(INFORMATION GIVEN Opens)

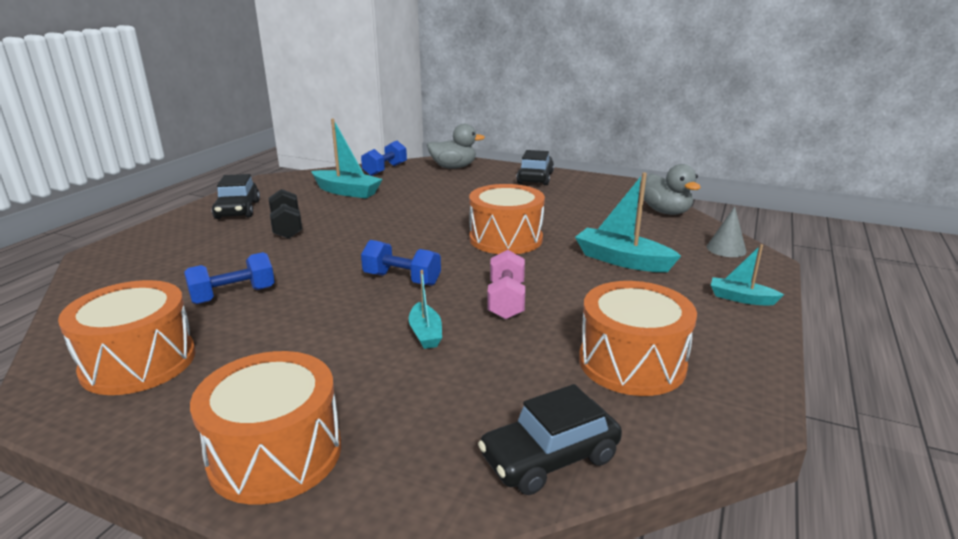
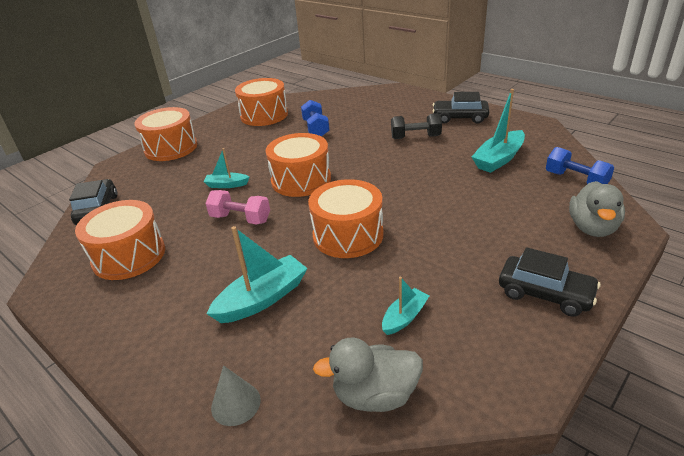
camera: 110 degrees right, 10 degrees up
(402, 279) = (301, 180): blue dumbbell -> orange drum
(741, 298) = (141, 355): turquoise boat -> turquoise boat (404, 317)

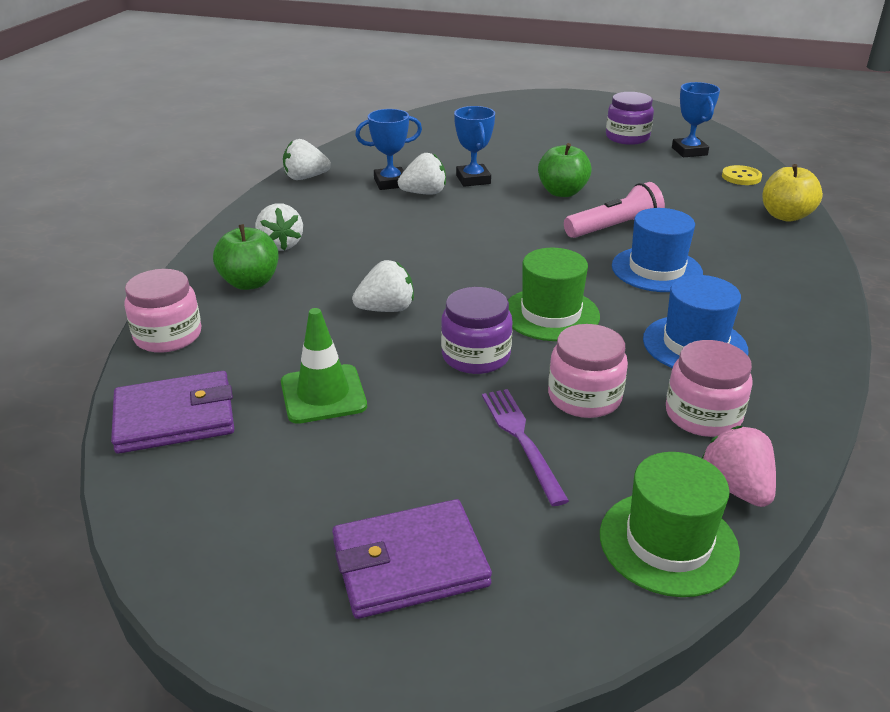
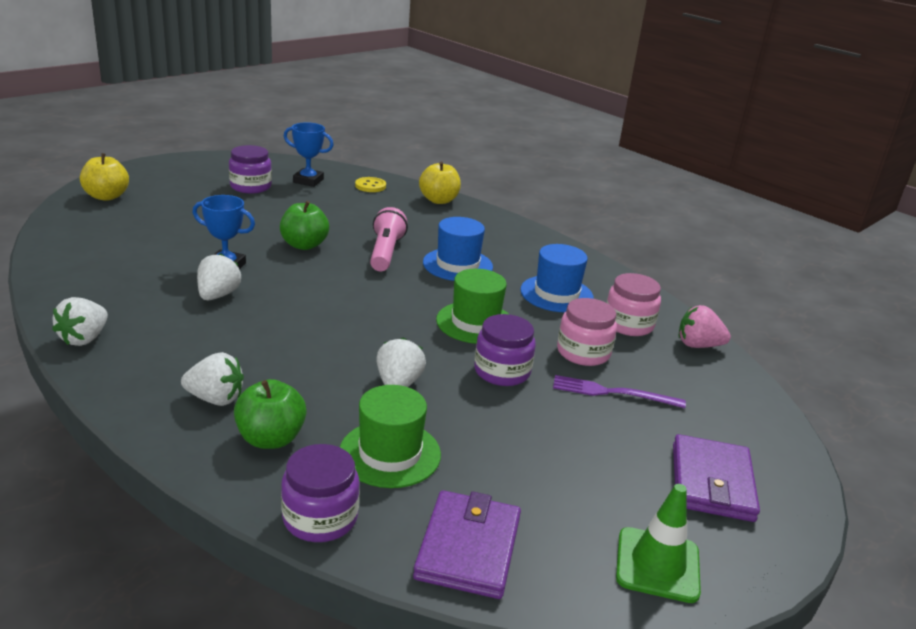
camera: 65 degrees left, 5 degrees down
(168, 336) = (320, 518): pink jar -> purple jar
(323, 394) = (496, 456): green traffic cone -> green traffic cone (657, 565)
(390, 183) = (171, 302): blue trophy -> none
(509, 107) = (106, 196): none -> yellow apple
(668, 543) = (732, 385): green hat -> green hat (390, 453)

(INFORMATION GIVEN Closes)

* **TRY IT**
Scan the entries for lines with the word "none". The number of such lines is the whole answer.

* **EXERCISE SOLUTION**
2